- _Task objective_
Repeat the records below word for word and omit each image.
[[ Records provided, beginning ]]
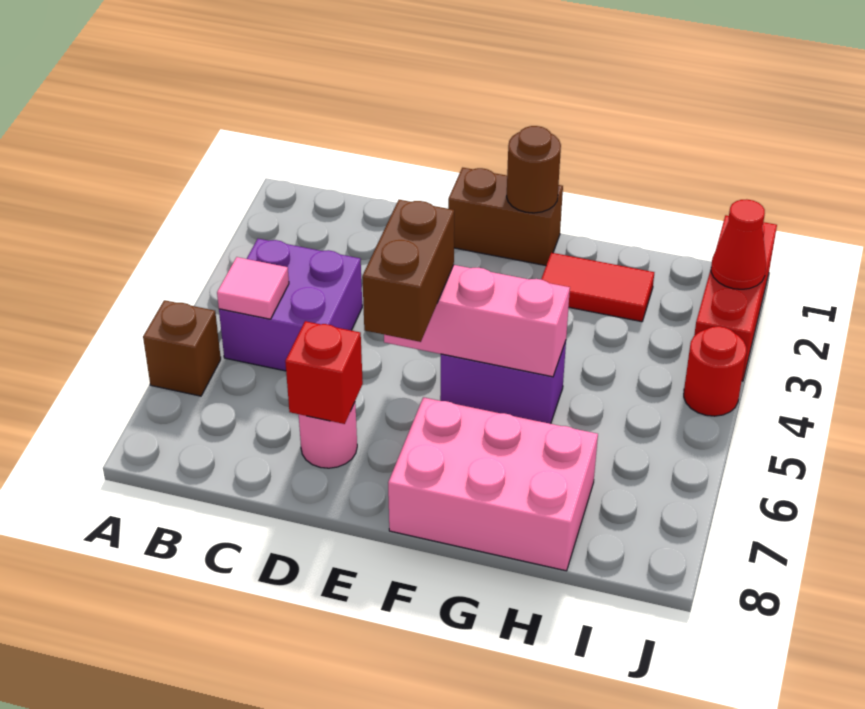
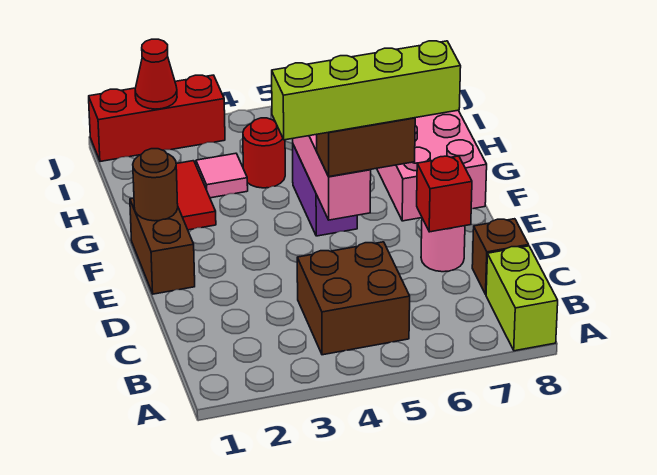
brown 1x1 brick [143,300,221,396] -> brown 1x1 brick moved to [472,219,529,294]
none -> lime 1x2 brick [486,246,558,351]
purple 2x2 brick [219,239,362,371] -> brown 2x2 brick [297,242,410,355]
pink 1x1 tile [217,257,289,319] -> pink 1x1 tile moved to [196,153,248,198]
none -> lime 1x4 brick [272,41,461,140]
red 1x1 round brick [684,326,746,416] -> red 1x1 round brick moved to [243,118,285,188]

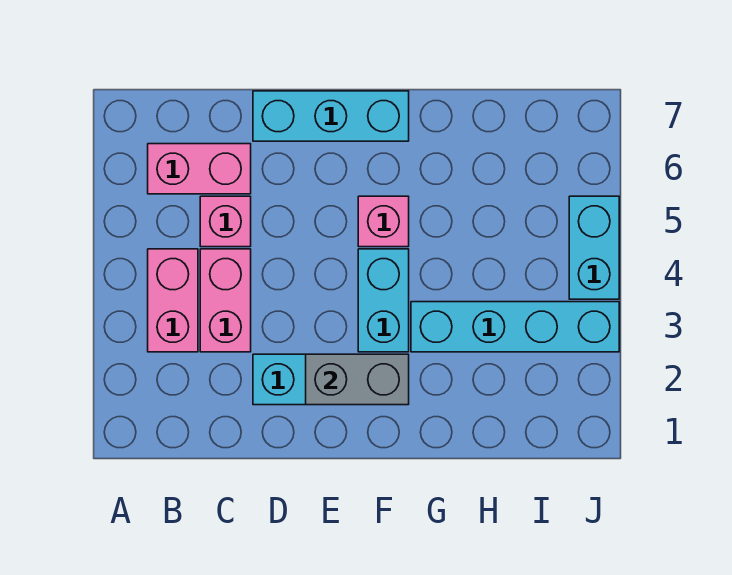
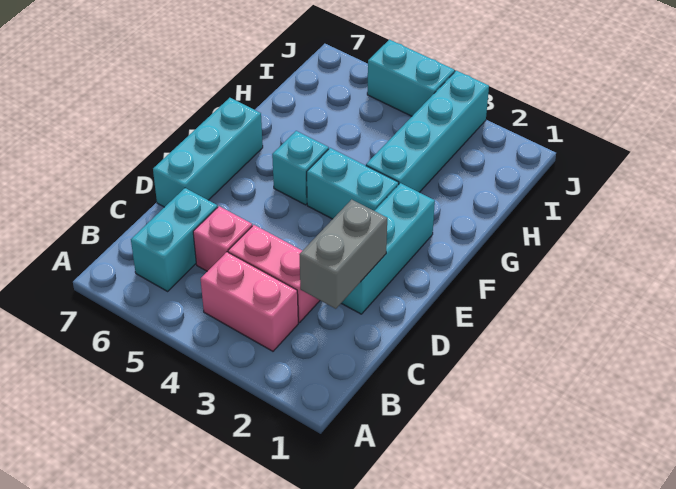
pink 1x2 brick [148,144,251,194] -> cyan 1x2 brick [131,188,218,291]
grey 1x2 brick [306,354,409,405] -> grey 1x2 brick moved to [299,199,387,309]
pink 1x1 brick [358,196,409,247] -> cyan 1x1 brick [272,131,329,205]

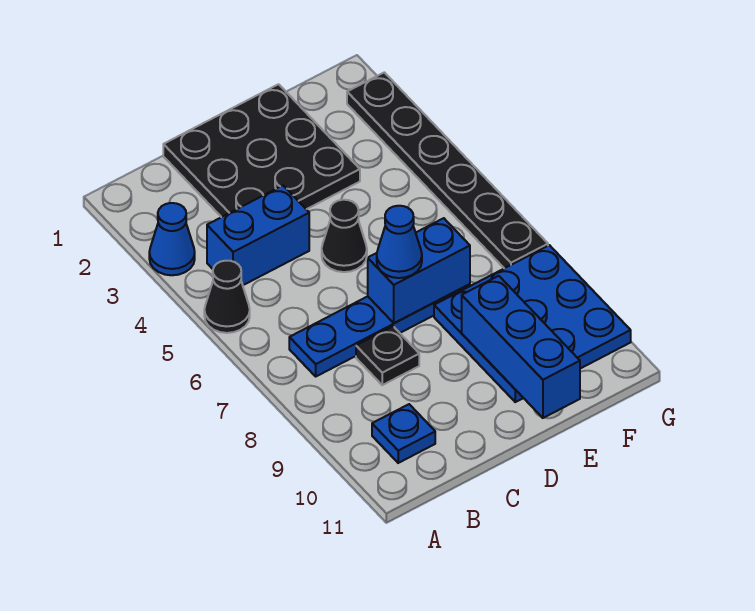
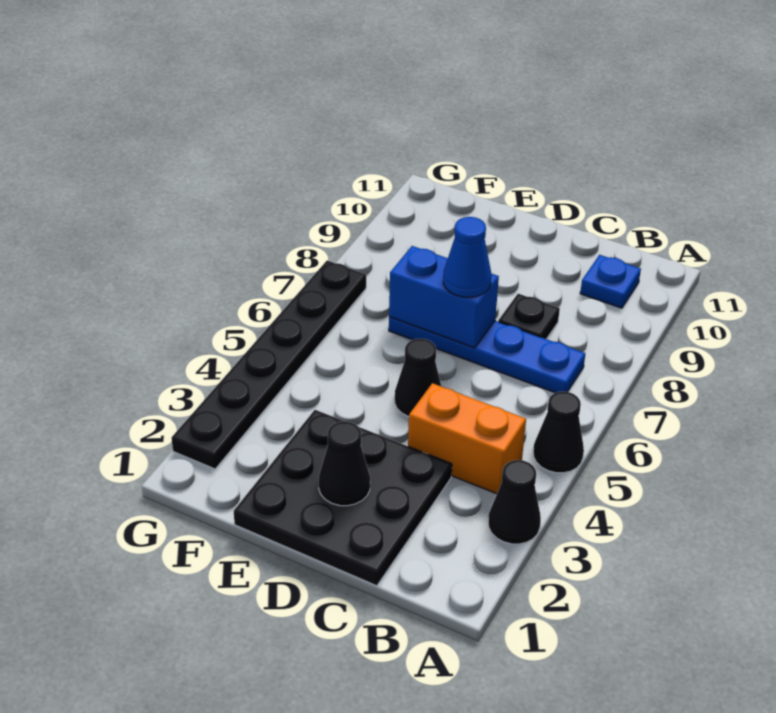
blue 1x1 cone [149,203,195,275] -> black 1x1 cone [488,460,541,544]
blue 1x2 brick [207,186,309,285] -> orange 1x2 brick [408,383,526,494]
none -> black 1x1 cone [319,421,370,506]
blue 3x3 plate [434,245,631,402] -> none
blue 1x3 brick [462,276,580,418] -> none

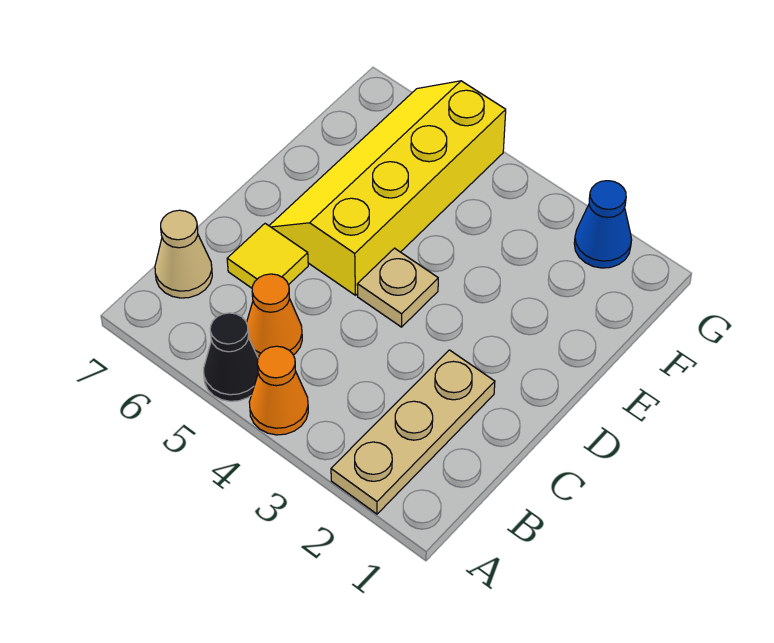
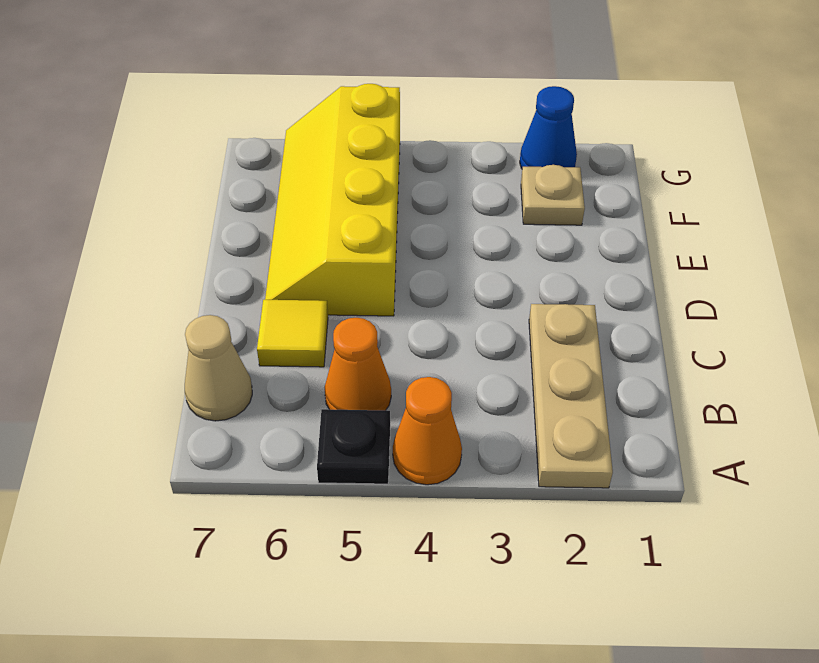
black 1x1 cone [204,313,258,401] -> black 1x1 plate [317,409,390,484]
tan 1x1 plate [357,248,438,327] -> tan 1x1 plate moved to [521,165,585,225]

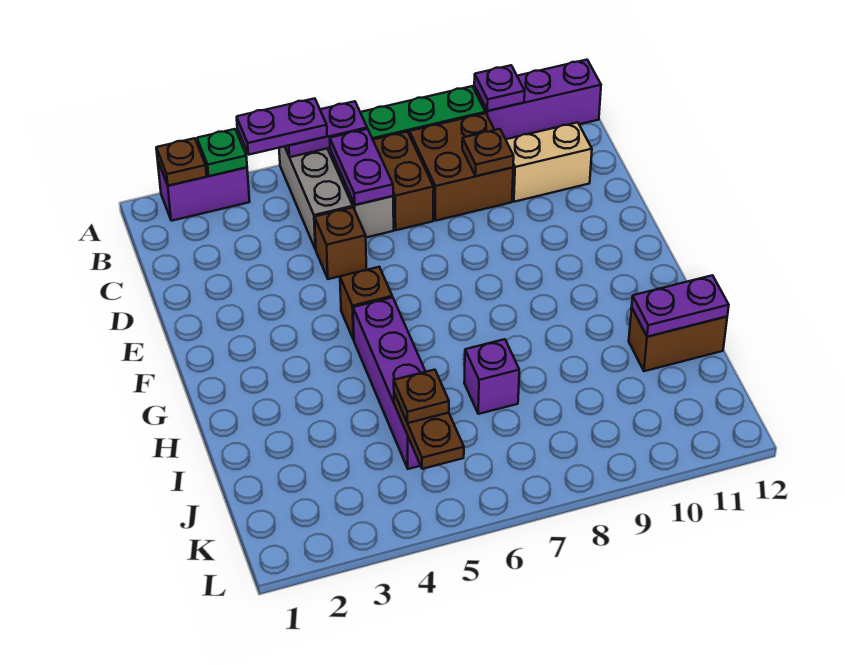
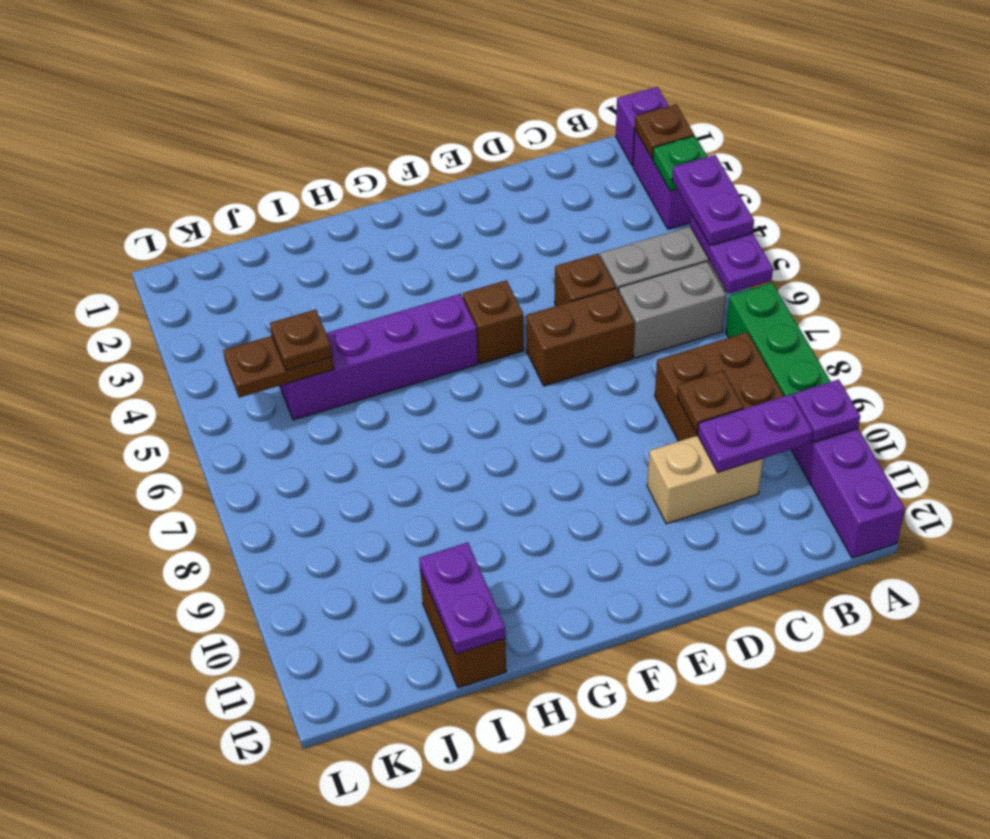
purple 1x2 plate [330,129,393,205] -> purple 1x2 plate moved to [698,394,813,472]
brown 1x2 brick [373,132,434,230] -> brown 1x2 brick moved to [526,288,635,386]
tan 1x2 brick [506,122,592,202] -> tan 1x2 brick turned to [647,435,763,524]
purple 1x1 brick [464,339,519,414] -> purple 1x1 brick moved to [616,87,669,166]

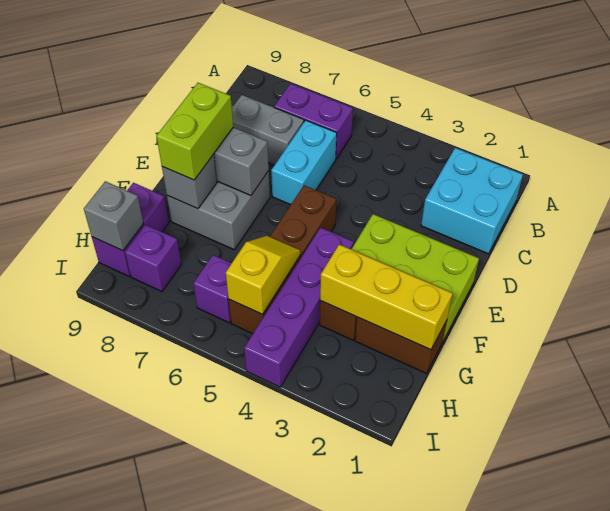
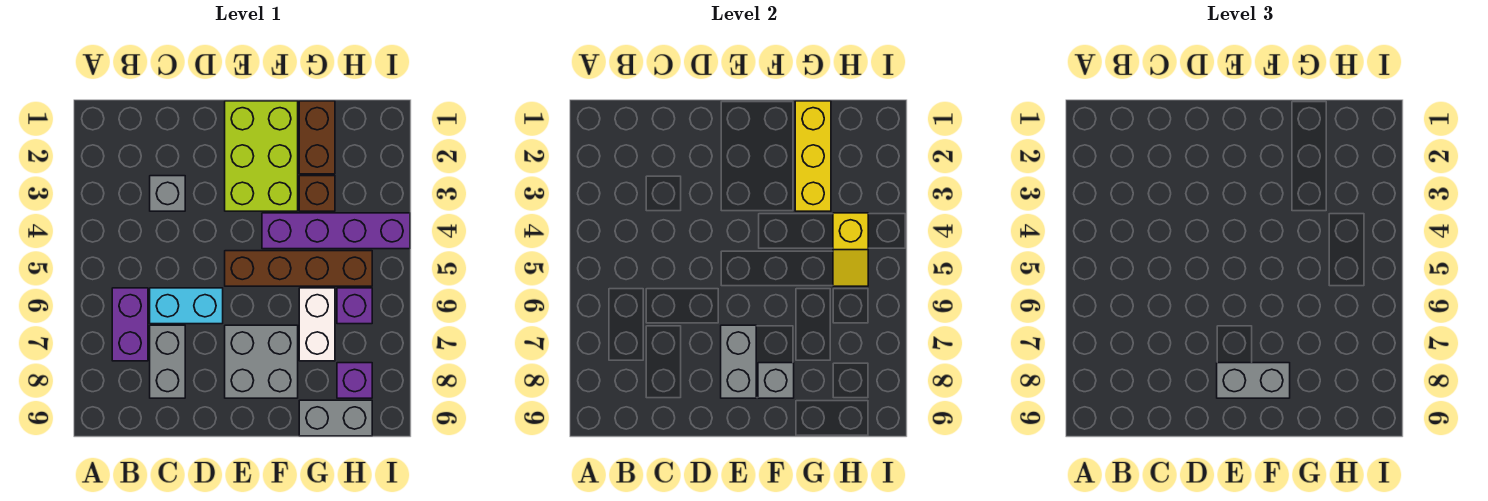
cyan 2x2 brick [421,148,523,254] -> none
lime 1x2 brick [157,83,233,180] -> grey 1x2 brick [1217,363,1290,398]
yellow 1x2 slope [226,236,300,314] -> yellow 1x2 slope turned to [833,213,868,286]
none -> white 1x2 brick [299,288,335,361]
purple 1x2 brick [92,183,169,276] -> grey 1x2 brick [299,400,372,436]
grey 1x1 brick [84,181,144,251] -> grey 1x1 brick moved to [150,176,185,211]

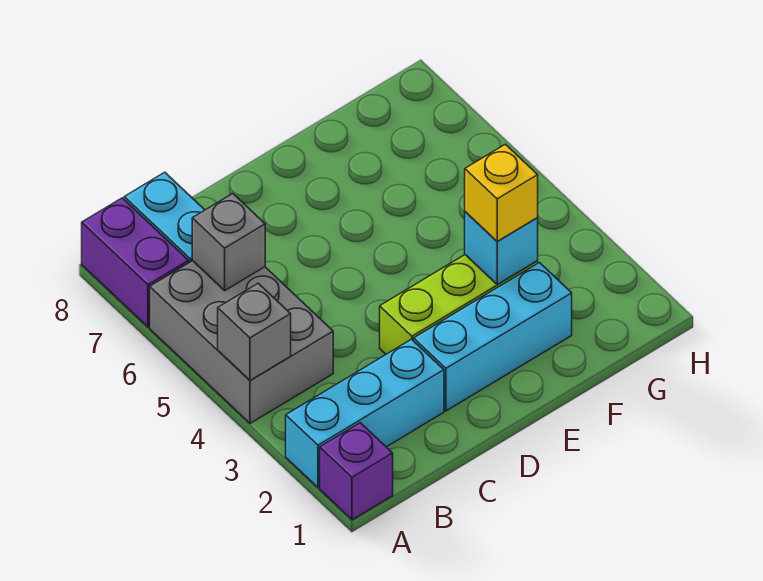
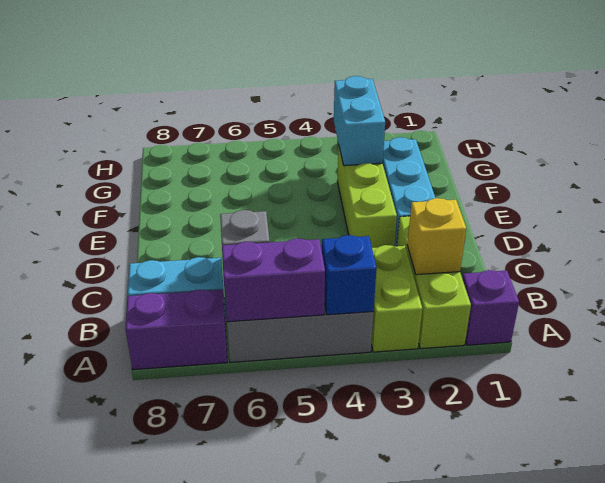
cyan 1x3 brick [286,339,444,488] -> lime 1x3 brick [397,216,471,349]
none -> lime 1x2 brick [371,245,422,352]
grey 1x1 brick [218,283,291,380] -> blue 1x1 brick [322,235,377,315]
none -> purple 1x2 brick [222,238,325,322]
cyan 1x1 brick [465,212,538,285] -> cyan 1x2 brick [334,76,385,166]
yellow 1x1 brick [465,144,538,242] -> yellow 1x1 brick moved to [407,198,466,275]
[[ Records provided, end ]]
- _Exercise answer_
brown 1x1 brick [143,300,221,396] -> brown 1x1 brick moved to [472,219,529,294]
none -> lime 1x2 brick [486,246,558,351]
purple 2x2 brick [219,239,362,371] -> brown 2x2 brick [297,242,410,355]
pink 1x1 tile [217,257,289,319] -> pink 1x1 tile moved to [196,153,248,198]
none -> lime 1x4 brick [272,41,461,140]
red 1x1 round brick [684,326,746,416] -> red 1x1 round brick moved to [243,118,285,188]

pink 1x2 brick [148,144,251,194] -> cyan 1x2 brick [131,188,218,291]
grey 1x2 brick [306,354,409,405] -> grey 1x2 brick moved to [299,199,387,309]
pink 1x1 brick [358,196,409,247] -> cyan 1x1 brick [272,131,329,205]

blue 1x1 cone [149,203,195,275] -> black 1x1 cone [488,460,541,544]
blue 1x2 brick [207,186,309,285] -> orange 1x2 brick [408,383,526,494]
none -> black 1x1 cone [319,421,370,506]
blue 3x3 plate [434,245,631,402] -> none
blue 1x3 brick [462,276,580,418] -> none

black 1x1 cone [204,313,258,401] -> black 1x1 plate [317,409,390,484]
tan 1x1 plate [357,248,438,327] -> tan 1x1 plate moved to [521,165,585,225]

purple 1x2 plate [330,129,393,205] -> purple 1x2 plate moved to [698,394,813,472]
brown 1x2 brick [373,132,434,230] -> brown 1x2 brick moved to [526,288,635,386]
tan 1x2 brick [506,122,592,202] -> tan 1x2 brick turned to [647,435,763,524]
purple 1x1 brick [464,339,519,414] -> purple 1x1 brick moved to [616,87,669,166]

cyan 2x2 brick [421,148,523,254] -> none
lime 1x2 brick [157,83,233,180] -> grey 1x2 brick [1217,363,1290,398]
yellow 1x2 slope [226,236,300,314] -> yellow 1x2 slope turned to [833,213,868,286]
none -> white 1x2 brick [299,288,335,361]
purple 1x2 brick [92,183,169,276] -> grey 1x2 brick [299,400,372,436]
grey 1x1 brick [84,181,144,251] -> grey 1x1 brick moved to [150,176,185,211]

cyan 1x3 brick [286,339,444,488] -> lime 1x3 brick [397,216,471,349]
none -> lime 1x2 brick [371,245,422,352]
grey 1x1 brick [218,283,291,380] -> blue 1x1 brick [322,235,377,315]
none -> purple 1x2 brick [222,238,325,322]
cyan 1x1 brick [465,212,538,285] -> cyan 1x2 brick [334,76,385,166]
yellow 1x1 brick [465,144,538,242] -> yellow 1x1 brick moved to [407,198,466,275]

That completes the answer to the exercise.